• WHAT NEEDS TO BE DONE
Every line from the one with "yellow square at (521, 40): moved 2 px right" to the end of the entries, both included, is to be copied exactly; the other lines stay out.

###

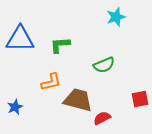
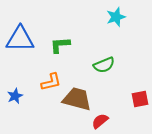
brown trapezoid: moved 1 px left, 1 px up
blue star: moved 11 px up
red semicircle: moved 2 px left, 3 px down; rotated 12 degrees counterclockwise
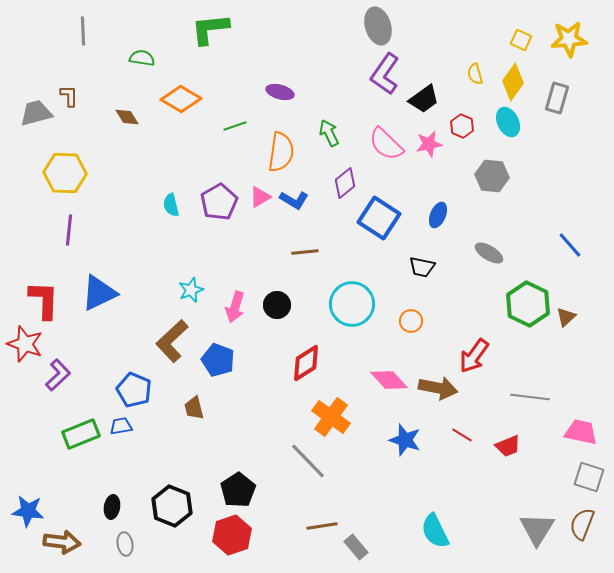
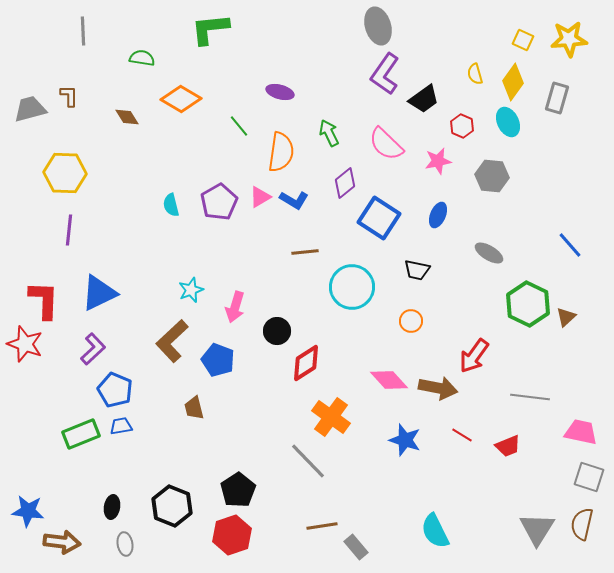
yellow square at (521, 40): moved 2 px right
gray trapezoid at (36, 113): moved 6 px left, 4 px up
green line at (235, 126): moved 4 px right; rotated 70 degrees clockwise
pink star at (429, 144): moved 9 px right, 17 px down
black trapezoid at (422, 267): moved 5 px left, 3 px down
cyan circle at (352, 304): moved 17 px up
black circle at (277, 305): moved 26 px down
purple L-shape at (58, 375): moved 35 px right, 26 px up
blue pentagon at (134, 390): moved 19 px left
brown semicircle at (582, 524): rotated 8 degrees counterclockwise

###

• TASK OUTPUT
yellow square at (521, 40): moved 2 px right
gray trapezoid at (36, 113): moved 6 px left, 4 px up
green line at (235, 126): moved 4 px right; rotated 70 degrees clockwise
pink star at (429, 144): moved 9 px right, 17 px down
black trapezoid at (422, 267): moved 5 px left, 3 px down
cyan circle at (352, 304): moved 17 px up
black circle at (277, 305): moved 26 px down
purple L-shape at (58, 375): moved 35 px right, 26 px up
blue pentagon at (134, 390): moved 19 px left
brown semicircle at (582, 524): rotated 8 degrees counterclockwise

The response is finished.